**The task**
The line with "(143, 315) = (143, 330): yellow" through the last line of the entries: give these again exactly, and only these, without any pictures.

** Input material follows **

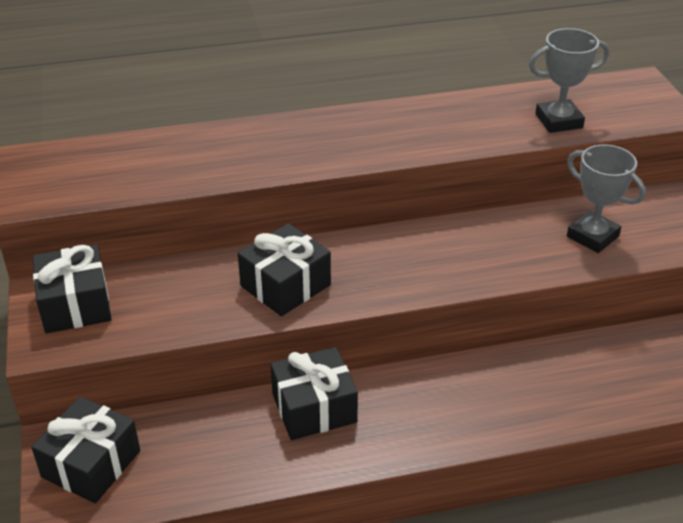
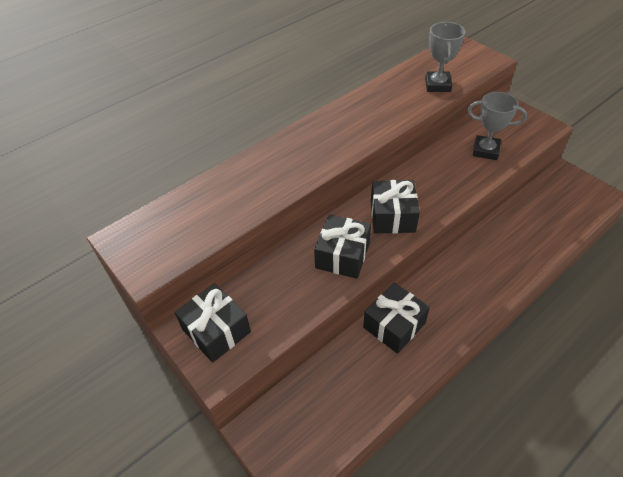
camera: 25 degrees left, 10 degrees up
(91, 464) = (288, 433): black gift -> black gift (392, 216)
(558, 121) = (437, 85): grey trophy -> grey trophy turned 45 degrees counterclockwise

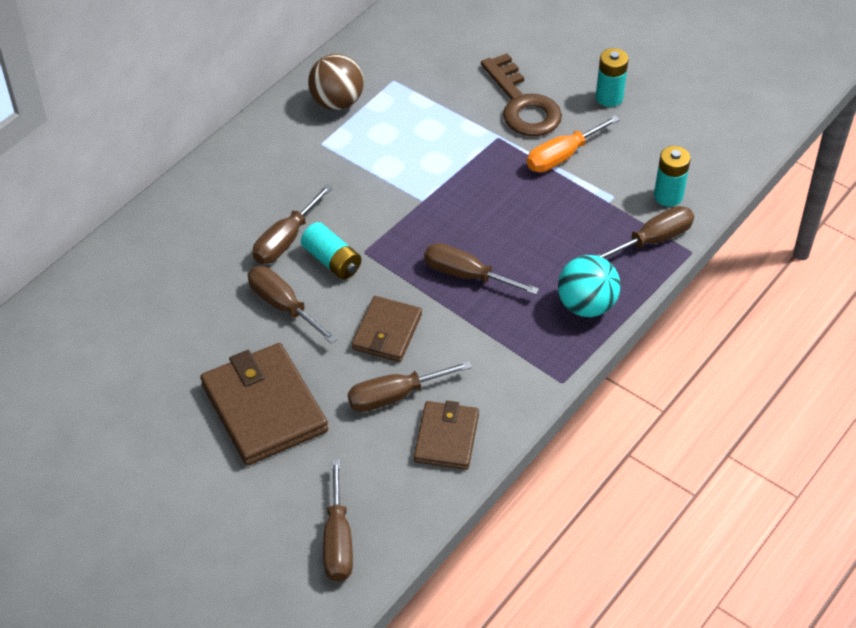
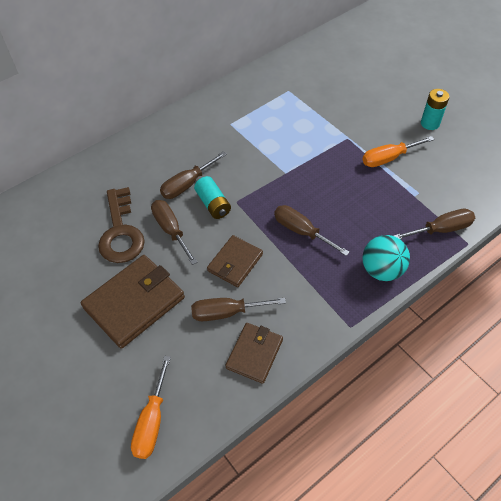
camera: 15 degrees right, 5 degrees up
(264, 408) = (134, 303): brown wallet -> brown wallet turned 60 degrees clockwise
(337, 102) = (248, 99): brown ball -> none
(338, 541) = (152, 421): brown screwdriver -> orange screwdriver
(522, 104) = (369, 119): brown key -> brown key (120, 232)
(668, 196) = (458, 199): turquoise battery -> none

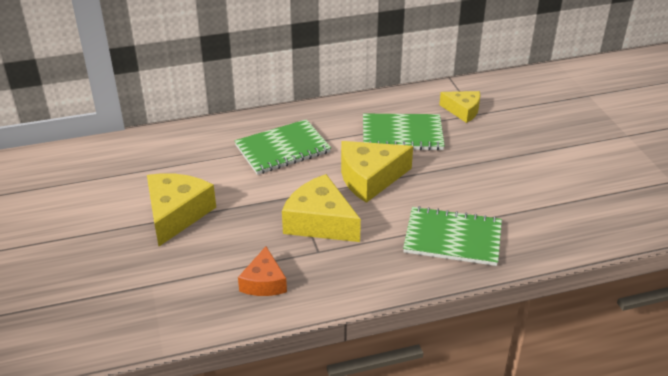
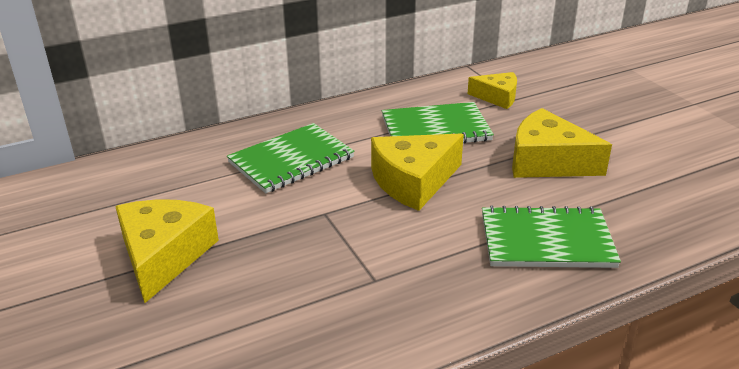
camera: 10 degrees left, 5 degrees down
(264, 282) = (310, 333): orange cheese -> none
(320, 222) = (366, 242): yellow cheese -> yellow cheese (547, 162)

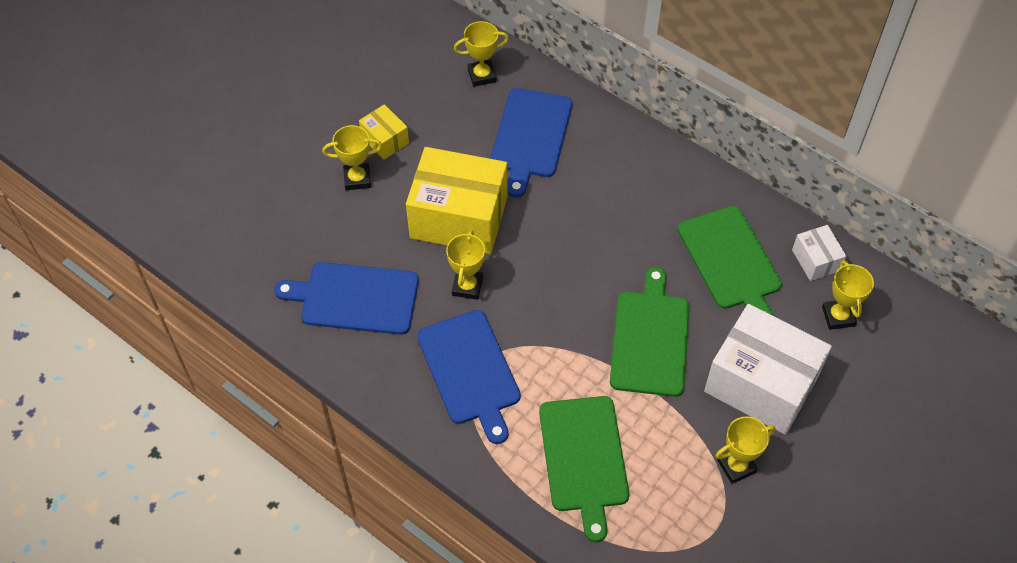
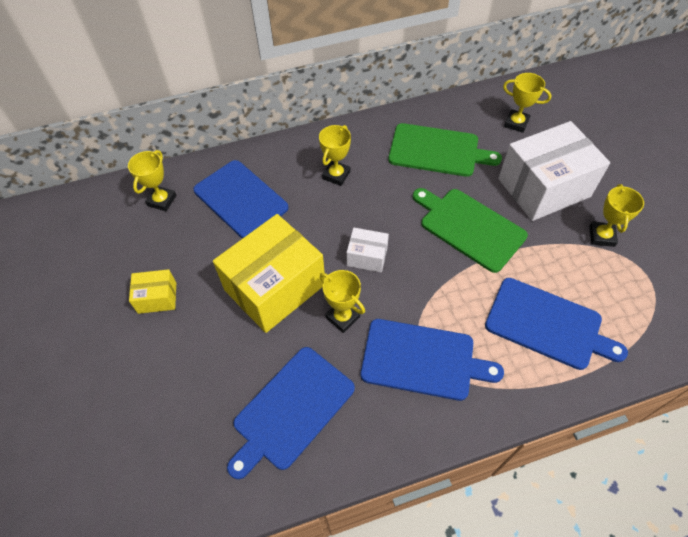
camera: 55 degrees left, 0 degrees up
(357, 179) = (175, 340): yellow trophy -> yellow trophy (336, 175)
(584, 458) = (547, 324): green cutting board -> blue cutting board
(816, 260) = (467, 111): white box -> white box (367, 257)

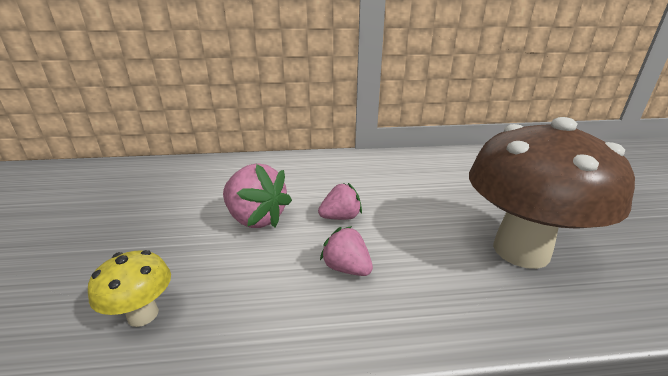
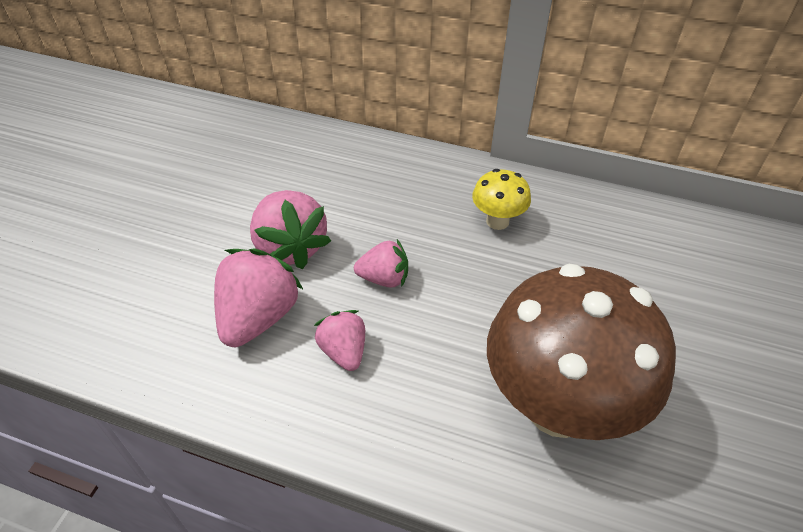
camera: 25 degrees right, 20 degrees up
(143, 315) = (143, 330): yellow mushroom -> yellow mushroom (497, 221)
(257, 268) = (259, 317): none -> pink strawberry

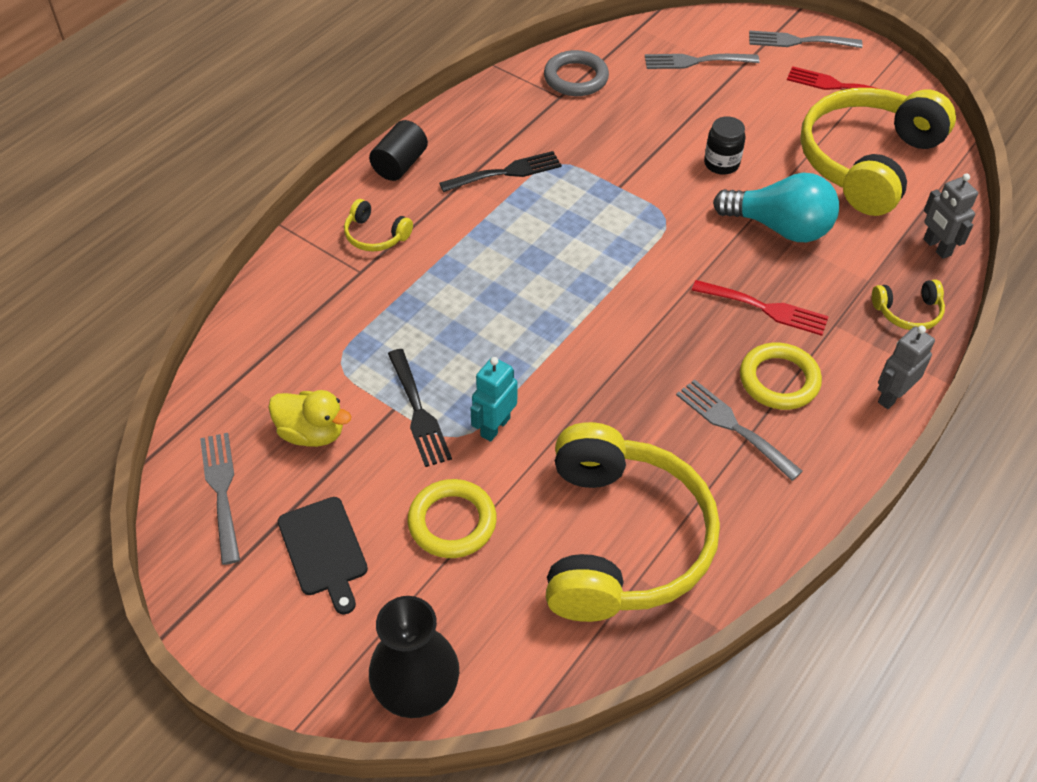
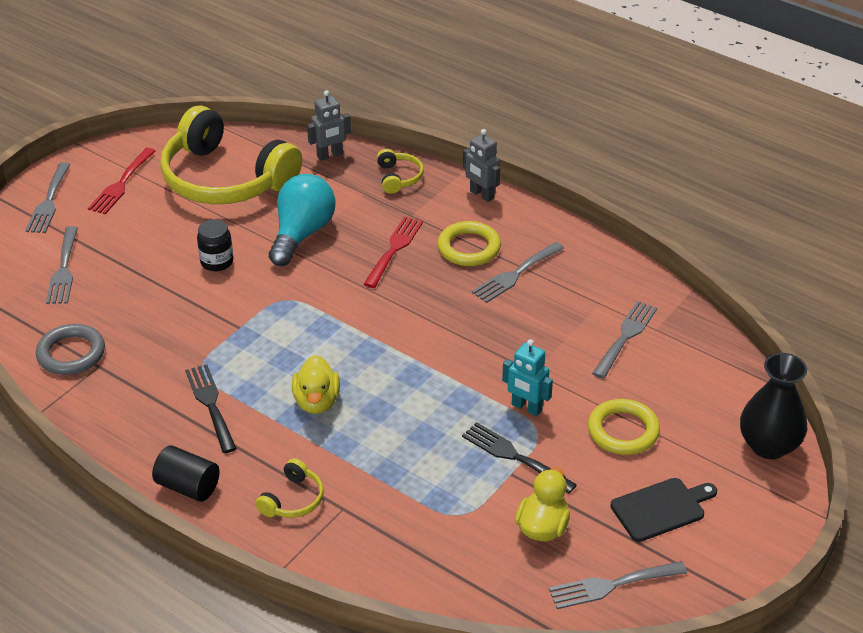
camera: 90 degrees left, 10 degrees down
(418, 412) = (514, 456): black fork -> black fork turned 120 degrees counterclockwise
(508, 248) = (317, 402): none -> yellow duck
(622, 540) = (625, 336): yellow headphones -> grey fork

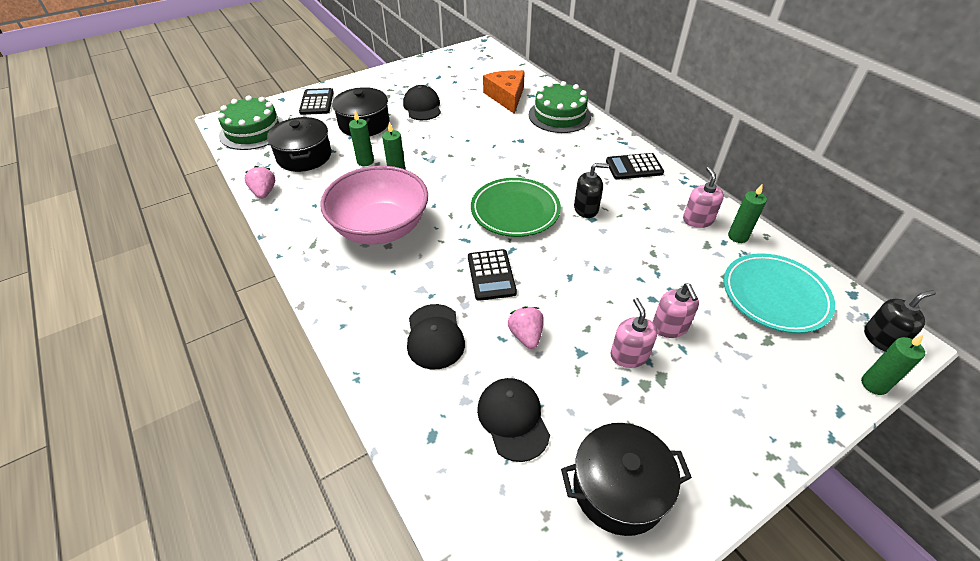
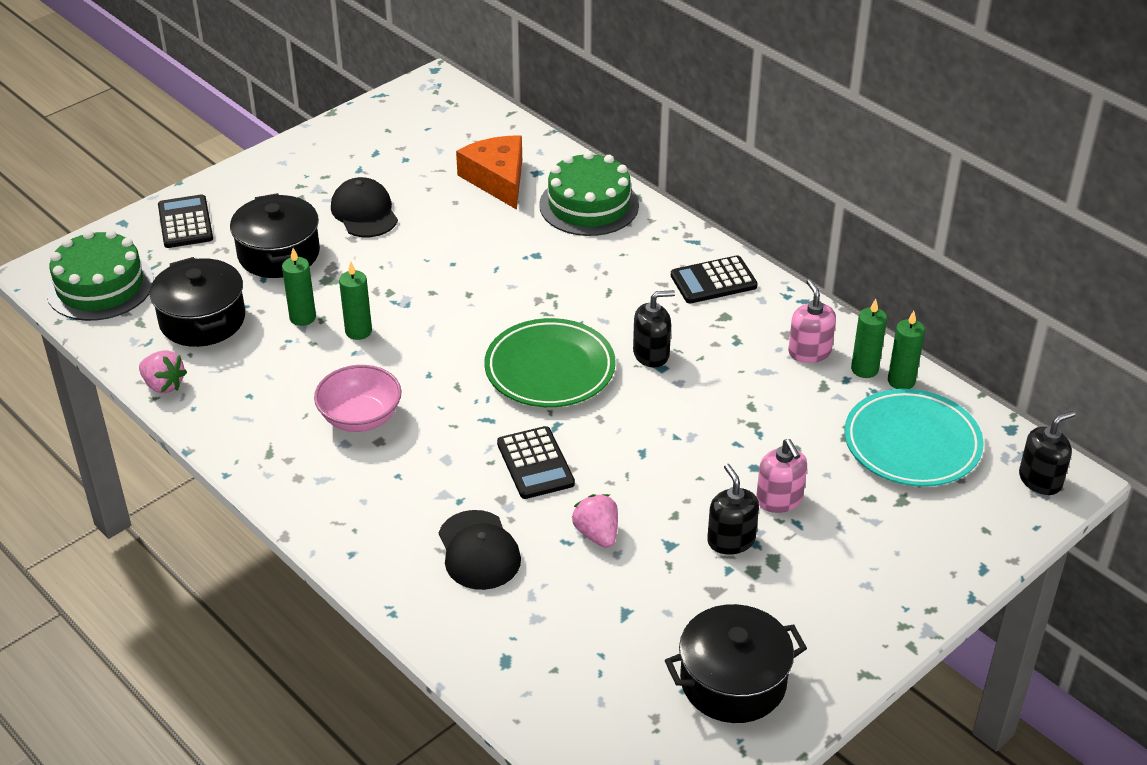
camera: 10 degrees left, 5 degrees down
(264, 192) = (163, 385): pink strawberry -> pink strawberry turned 150 degrees clockwise
(380, 228) = (360, 418): pink bowl -> pink bowl, size x0.58
(513, 419) = (599, 630): black cap -> none
(629, 355) = (731, 540): pink soap dispenser -> black soap dispenser
(874, 384) = (1025, 534): green candle -> green candle (901, 381)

** End of Input material **

**Solution for this problem**
(143, 315) = (143, 330): yellow mushroom -> yellow mushroom (497, 221)
(257, 268) = (259, 317): none -> pink strawberry

camera: 90 degrees left, 10 degrees down
(418, 412) = (514, 456): black fork -> black fork turned 120 degrees counterclockwise
(508, 248) = (317, 402): none -> yellow duck
(622, 540) = (625, 336): yellow headphones -> grey fork

camera: 10 degrees left, 5 degrees down
(264, 192) = (163, 385): pink strawberry -> pink strawberry turned 150 degrees clockwise
(380, 228) = (360, 418): pink bowl -> pink bowl, size x0.58
(513, 419) = (599, 630): black cap -> none
(629, 355) = (731, 540): pink soap dispenser -> black soap dispenser
(874, 384) = (1025, 534): green candle -> green candle (901, 381)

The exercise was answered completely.